**Activity**
Please transcribe exactly, and only, the lines of the data below between the line holding "Disk 955: [381,100,423,130]" and the line holding "first.tar.gz: [669,270,698,307] ->", inclusive.

**Information supplied**
------------------------

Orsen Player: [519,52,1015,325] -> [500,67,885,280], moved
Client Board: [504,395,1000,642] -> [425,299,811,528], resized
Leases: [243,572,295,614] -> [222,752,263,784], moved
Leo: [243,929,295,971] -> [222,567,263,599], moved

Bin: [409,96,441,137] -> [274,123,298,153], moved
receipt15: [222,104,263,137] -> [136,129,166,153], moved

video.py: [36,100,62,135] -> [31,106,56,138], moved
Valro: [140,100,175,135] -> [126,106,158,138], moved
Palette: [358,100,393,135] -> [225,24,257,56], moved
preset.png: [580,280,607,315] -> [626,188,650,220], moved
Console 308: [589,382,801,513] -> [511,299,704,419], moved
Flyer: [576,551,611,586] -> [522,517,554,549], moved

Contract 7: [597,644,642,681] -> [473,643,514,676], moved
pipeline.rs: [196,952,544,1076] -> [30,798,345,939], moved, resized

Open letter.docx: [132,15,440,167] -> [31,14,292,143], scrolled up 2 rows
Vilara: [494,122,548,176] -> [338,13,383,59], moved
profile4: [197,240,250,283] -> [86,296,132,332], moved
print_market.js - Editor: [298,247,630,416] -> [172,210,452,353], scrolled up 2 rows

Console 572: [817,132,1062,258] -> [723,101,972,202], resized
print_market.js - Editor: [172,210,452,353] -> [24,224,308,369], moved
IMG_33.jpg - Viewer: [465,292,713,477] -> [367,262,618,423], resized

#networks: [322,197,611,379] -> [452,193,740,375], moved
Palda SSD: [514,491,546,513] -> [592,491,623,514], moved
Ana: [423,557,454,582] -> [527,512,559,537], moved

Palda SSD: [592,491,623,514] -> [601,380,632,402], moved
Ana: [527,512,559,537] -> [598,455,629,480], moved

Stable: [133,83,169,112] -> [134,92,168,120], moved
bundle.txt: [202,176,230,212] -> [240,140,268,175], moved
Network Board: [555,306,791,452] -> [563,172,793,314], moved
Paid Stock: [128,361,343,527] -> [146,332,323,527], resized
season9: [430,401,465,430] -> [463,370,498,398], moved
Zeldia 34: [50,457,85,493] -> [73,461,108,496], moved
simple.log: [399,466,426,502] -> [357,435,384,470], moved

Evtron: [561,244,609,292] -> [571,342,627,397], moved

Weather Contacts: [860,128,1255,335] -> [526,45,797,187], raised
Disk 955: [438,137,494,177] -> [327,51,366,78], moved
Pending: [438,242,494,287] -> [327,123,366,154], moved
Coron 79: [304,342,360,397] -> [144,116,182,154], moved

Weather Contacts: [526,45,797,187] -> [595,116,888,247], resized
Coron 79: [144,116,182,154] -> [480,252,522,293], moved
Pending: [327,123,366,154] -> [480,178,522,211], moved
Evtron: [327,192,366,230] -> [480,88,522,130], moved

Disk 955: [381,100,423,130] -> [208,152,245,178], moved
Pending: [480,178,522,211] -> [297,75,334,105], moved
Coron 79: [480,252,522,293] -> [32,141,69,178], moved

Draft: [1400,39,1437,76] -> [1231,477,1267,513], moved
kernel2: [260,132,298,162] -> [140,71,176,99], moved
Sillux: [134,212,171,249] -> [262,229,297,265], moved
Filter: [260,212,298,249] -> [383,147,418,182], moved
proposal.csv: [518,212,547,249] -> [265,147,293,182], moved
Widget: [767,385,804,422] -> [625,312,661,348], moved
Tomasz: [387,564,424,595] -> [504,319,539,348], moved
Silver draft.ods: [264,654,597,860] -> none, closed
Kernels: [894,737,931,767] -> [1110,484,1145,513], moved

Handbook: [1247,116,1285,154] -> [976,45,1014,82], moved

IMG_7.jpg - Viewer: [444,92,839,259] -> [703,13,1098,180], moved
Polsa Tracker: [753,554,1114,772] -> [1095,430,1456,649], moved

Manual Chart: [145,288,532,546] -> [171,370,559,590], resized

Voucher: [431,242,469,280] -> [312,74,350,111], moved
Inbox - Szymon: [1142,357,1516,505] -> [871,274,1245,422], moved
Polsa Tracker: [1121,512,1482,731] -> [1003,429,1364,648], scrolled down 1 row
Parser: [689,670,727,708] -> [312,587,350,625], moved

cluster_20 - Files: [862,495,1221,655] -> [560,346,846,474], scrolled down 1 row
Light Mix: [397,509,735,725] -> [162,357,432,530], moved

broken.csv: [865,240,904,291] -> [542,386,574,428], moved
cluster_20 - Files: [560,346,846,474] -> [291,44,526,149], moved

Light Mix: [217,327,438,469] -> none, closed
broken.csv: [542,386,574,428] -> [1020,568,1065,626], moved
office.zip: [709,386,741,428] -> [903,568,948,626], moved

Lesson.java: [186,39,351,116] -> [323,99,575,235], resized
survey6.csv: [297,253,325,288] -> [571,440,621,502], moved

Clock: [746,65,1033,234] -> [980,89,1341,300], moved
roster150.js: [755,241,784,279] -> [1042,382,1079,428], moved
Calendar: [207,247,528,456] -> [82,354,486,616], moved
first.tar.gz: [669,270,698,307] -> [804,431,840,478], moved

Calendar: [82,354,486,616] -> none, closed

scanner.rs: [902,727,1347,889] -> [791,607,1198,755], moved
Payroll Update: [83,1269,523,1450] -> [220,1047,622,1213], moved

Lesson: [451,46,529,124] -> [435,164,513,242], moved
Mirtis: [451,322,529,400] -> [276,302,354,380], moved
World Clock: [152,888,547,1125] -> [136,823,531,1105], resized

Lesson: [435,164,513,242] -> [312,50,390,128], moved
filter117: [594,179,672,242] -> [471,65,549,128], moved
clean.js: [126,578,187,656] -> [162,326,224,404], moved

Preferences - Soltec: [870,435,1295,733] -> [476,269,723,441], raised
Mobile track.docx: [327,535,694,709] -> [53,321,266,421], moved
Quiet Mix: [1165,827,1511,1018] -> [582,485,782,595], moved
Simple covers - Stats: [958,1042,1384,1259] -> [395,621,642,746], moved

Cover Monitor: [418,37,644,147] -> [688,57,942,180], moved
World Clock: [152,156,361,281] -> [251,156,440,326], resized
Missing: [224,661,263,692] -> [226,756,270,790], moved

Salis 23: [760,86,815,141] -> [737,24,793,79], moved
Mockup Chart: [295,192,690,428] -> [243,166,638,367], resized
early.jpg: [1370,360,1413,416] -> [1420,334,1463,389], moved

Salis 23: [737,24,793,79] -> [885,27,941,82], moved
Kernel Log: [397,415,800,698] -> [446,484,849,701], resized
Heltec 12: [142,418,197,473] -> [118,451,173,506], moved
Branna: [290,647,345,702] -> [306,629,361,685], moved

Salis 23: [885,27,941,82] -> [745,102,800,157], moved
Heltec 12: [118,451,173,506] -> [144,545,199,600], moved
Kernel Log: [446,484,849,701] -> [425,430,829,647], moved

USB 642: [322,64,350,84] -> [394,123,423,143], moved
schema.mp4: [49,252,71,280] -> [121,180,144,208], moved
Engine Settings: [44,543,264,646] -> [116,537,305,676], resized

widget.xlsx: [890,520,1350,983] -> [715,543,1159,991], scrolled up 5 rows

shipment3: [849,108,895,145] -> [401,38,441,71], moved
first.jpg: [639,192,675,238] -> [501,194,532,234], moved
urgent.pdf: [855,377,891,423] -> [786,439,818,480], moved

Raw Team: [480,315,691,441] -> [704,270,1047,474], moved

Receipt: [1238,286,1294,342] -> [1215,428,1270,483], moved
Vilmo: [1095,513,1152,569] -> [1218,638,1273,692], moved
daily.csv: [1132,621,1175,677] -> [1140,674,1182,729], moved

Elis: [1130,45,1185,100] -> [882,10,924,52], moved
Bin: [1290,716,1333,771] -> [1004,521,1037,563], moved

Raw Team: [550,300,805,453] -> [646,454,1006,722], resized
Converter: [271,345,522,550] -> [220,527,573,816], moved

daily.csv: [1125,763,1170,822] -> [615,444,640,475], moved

------------------------

**Response**
Disk 955: [381,100,423,130] -> [208,152,245,178], moved
Pending: [480,178,522,211] -> [297,75,334,105], moved
Coron 79: [480,252,522,293] -> [32,141,69,178], moved

Draft: [1400,39,1437,76] -> [1231,477,1267,513], moved
kernel2: [260,132,298,162] -> [140,71,176,99], moved
Sillux: [134,212,171,249] -> [262,229,297,265], moved
Filter: [260,212,298,249] -> [383,147,418,182], moved
proposal.csv: [518,212,547,249] -> [265,147,293,182], moved
Widget: [767,385,804,422] -> [625,312,661,348], moved
Tomasz: [387,564,424,595] -> [504,319,539,348], moved
Silver draft.ods: [264,654,597,860] -> none, closed
Kernels: [894,737,931,767] -> [1110,484,1145,513], moved

Handbook: [1247,116,1285,154] -> [976,45,1014,82], moved

IMG_7.jpg - Viewer: [444,92,839,259] -> [703,13,1098,180], moved
Polsa Tracker: [753,554,1114,772] -> [1095,430,1456,649], moved

Manual Chart: [145,288,532,546] -> [171,370,559,590], resized

Voucher: [431,242,469,280] -> [312,74,350,111], moved
Inbox - Szymon: [1142,357,1516,505] -> [871,274,1245,422], moved
Polsa Tracker: [1121,512,1482,731] -> [1003,429,1364,648], scrolled down 1 row
Parser: [689,670,727,708] -> [312,587,350,625], moved

cluster_20 - Files: [862,495,1221,655] -> [560,346,846,474], scrolled down 1 row
Light Mix: [397,509,735,725] -> [162,357,432,530], moved

broken.csv: [865,240,904,291] -> [542,386,574,428], moved
cluster_20 - Files: [560,346,846,474] -> [291,44,526,149], moved

Light Mix: [217,327,438,469] -> none, closed
broken.csv: [542,386,574,428] -> [1020,568,1065,626], moved
office.zip: [709,386,741,428] -> [903,568,948,626], moved

Lesson.java: [186,39,351,116] -> [323,99,575,235], resized
survey6.csv: [297,253,325,288] -> [571,440,621,502], moved

Clock: [746,65,1033,234] -> [980,89,1341,300], moved
roster150.js: [755,241,784,279] -> [1042,382,1079,428], moved
Calendar: [207,247,528,456] -> [82,354,486,616], moved
first.tar.gz: [669,270,698,307] -> [804,431,840,478], moved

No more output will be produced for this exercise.